Spatial reasoning data:
==============================
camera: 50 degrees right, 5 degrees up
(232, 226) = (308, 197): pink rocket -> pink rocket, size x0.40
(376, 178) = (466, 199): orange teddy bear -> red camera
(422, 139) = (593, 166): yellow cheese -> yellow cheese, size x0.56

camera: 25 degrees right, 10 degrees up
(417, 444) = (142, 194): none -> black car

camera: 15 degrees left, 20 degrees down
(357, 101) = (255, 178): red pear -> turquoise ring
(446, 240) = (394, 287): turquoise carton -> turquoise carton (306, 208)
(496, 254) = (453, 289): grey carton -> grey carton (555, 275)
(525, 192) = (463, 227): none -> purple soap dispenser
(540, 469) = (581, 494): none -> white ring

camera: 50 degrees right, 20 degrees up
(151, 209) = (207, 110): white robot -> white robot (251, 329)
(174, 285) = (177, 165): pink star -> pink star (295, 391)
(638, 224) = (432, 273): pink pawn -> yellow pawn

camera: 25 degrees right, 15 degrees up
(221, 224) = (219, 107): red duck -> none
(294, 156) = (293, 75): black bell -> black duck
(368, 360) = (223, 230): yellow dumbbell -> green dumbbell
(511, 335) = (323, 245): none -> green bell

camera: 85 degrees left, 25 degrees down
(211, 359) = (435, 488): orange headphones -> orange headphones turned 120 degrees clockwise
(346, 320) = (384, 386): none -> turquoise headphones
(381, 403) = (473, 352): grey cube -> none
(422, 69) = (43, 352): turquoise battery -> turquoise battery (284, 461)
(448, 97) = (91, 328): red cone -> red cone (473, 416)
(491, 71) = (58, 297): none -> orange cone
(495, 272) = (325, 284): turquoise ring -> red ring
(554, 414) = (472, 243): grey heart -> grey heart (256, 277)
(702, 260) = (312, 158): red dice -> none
==============================
Work order. Could you please retype the lines from the start of the data through the line with "(357, 101) = (255, 178): red", both included, and nothing else?

Reply.
camera: 50 degrees right, 5 degrees up
(232, 226) = (308, 197): pink rocket -> pink rocket, size x0.40
(376, 178) = (466, 199): orange teddy bear -> red camera
(422, 139) = (593, 166): yellow cheese -> yellow cheese, size x0.56

camera: 25 degrees right, 10 degrees up
(417, 444) = (142, 194): none -> black car

camera: 15 degrees left, 20 degrees down
(357, 101) = (255, 178): red pear -> turquoise ring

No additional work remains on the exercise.